REQUIRED WORK: How many of the lines below contain the word "matte"? Reply with the number only.
# # # #
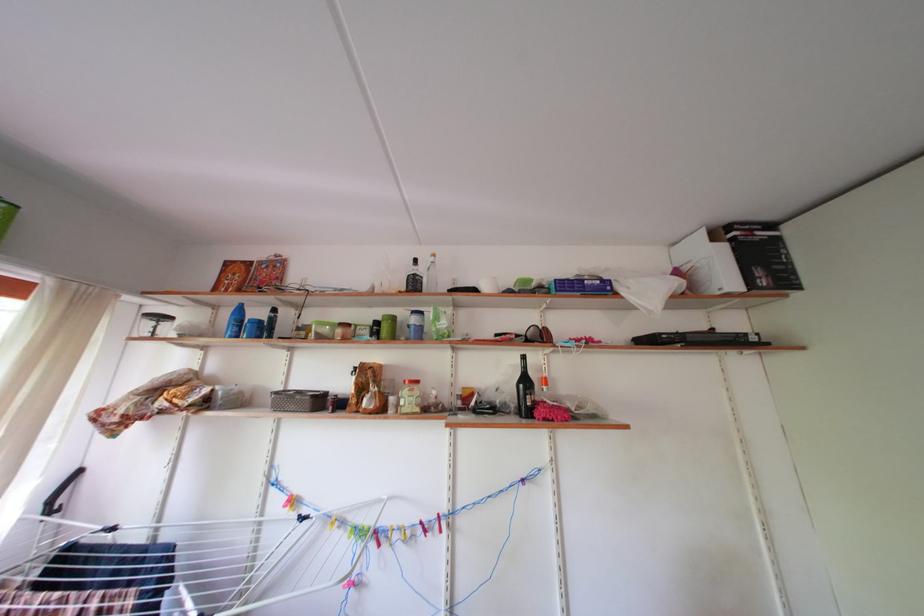
You are a GUI agent. You are given a task and a screenshot of the screen. Output one action in this format:
    pyautogui.click(x=<x>, y=<y>)
    Task: Click on the dark wine bottle
    
    Given the screenshot: What is the action you would take?
    pyautogui.click(x=525, y=391)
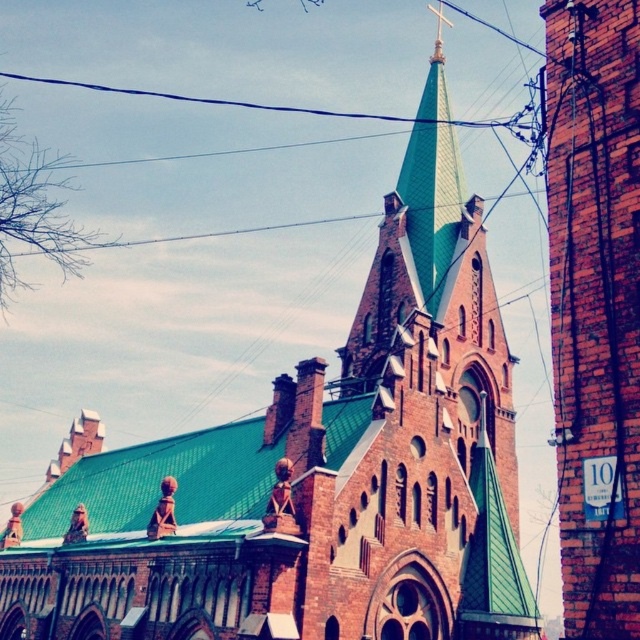
Does green tiled spire at center have a lesser width compared to black wire at upper center?

Yes, green tiled spire at center is thinner than black wire at upper center.

Is green tiled spire at center behind black wire at upper center?

No, it is not.

The image size is (640, 640). Identify the location of green tiled spire at center. (432, 182).

Where is `green tiled spire at center`? Image resolution: width=640 pixels, height=640 pixels. green tiled spire at center is located at coordinates (432, 182).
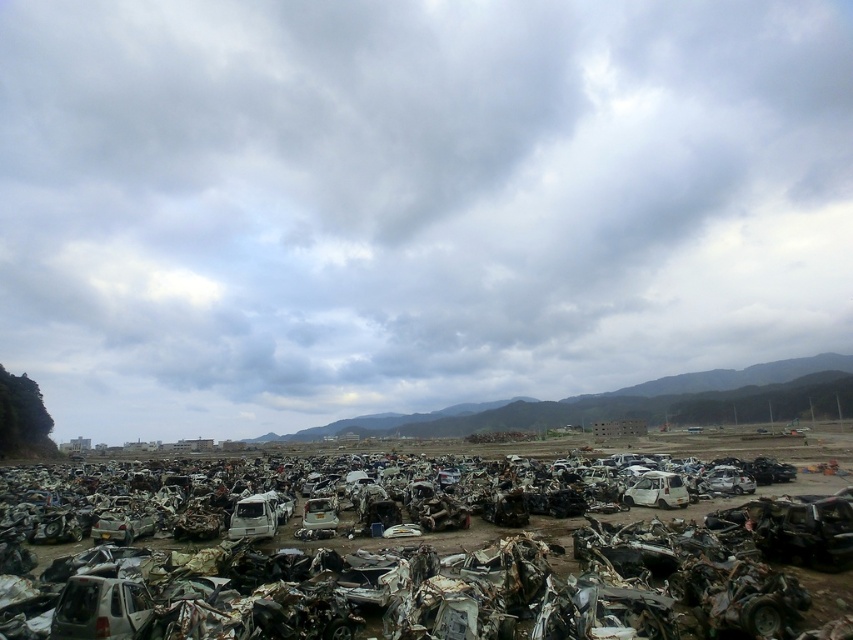
Who is more distant from viewer, (666, 609) or (129, 589)?

The point (666, 609) is behind.

Is rusty metal car at lower left shorter than white matte car at lower left?

Incorrect, rusty metal car at lower left's height does not fall short of white matte car at lower left's.

Who is more forward, (x=323, y=576) or (x=103, y=596)?

Point (x=103, y=596)

Where is `rusty metal car at lower left`? This screenshot has height=640, width=853. rusty metal car at lower left is located at coordinates 506,580.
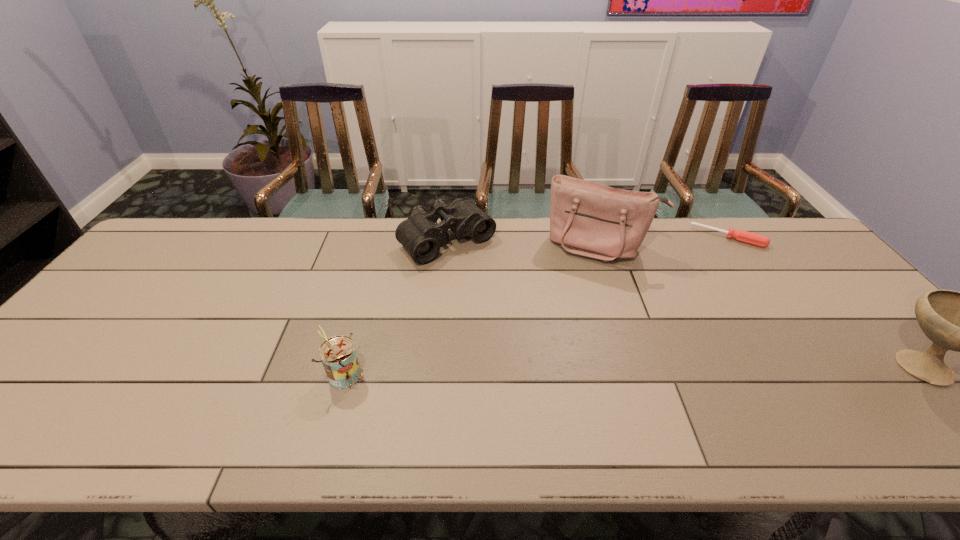
Where is `shoulder bag positioned at the far edge`? This screenshot has height=540, width=960. shoulder bag positioned at the far edge is located at coordinates (589, 219).

Where is `object that is at the near edge`? Image resolution: width=960 pixels, height=540 pixels. object that is at the near edge is located at coordinates (338, 354).

Locate an element on the screen. Image resolution: width=960 pixels, height=540 pixels. object present at the right edge is located at coordinates (743, 236).

The image size is (960, 540). Find the location of `object present at the far right corner`. object present at the far right corner is located at coordinates (743, 236).

Locate an element on the screen. vacant area at the far edge of the desktop is located at coordinates (710, 219).

Locate an element on the screen. Image resolution: width=960 pixels, height=540 pixels. vacant position at the near edge of the desktop is located at coordinates (129, 384).

Where is `free space at the left edge of the desktop`? This screenshot has width=960, height=540. free space at the left edge of the desktop is located at coordinates (140, 296).

Find the location of a particular element. This screenshot has width=960, height=540. vacant space at the right edge of the desktop is located at coordinates 808,267.

This screenshot has width=960, height=540. Find the location of `free space at the far left corner of the desktop`. free space at the far left corner of the desktop is located at coordinates (183, 218).

This screenshot has height=540, width=960. Find the location of `free location at the far right corner`. free location at the far right corner is located at coordinates (780, 234).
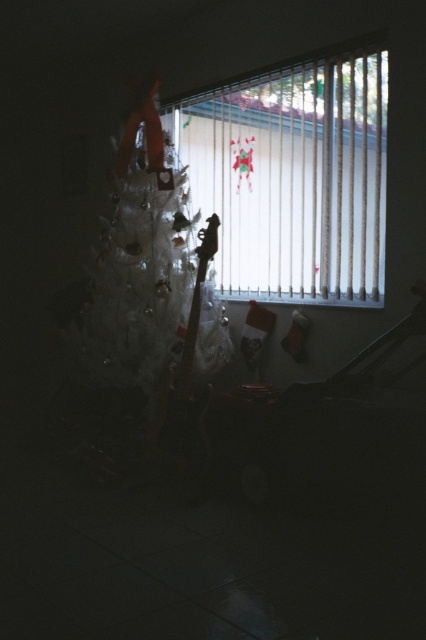
Question: Does white plastic blinds at upper right appear on the right side of white frosted christmas tree at center?

Choices:
 (A) yes
 (B) no

Answer: (A)

Question: Does white plastic blinds at upper right appear under white frosted christmas tree at center?

Choices:
 (A) yes
 (B) no

Answer: (B)

Question: Which object is farther from the camera taking this photo?

Choices:
 (A) white plastic blinds at upper right
 (B) white frosted christmas tree at center

Answer: (B)

Question: Which of the following is the farthest from the observer?

Choices:
 (A) white frosted christmas tree at center
 (B) white plastic blinds at upper right

Answer: (A)

Question: Is white plastic blinds at upper right above white frosted christmas tree at center?

Choices:
 (A) yes
 (B) no

Answer: (A)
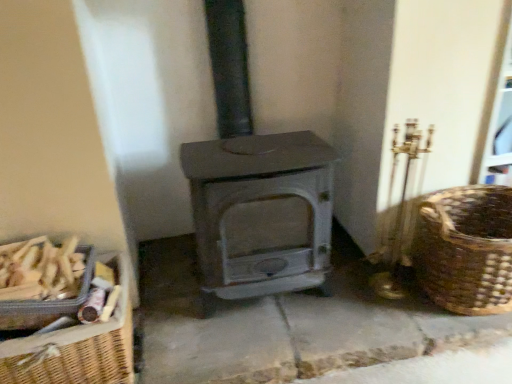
# # # #
RESPONSE BOX: 2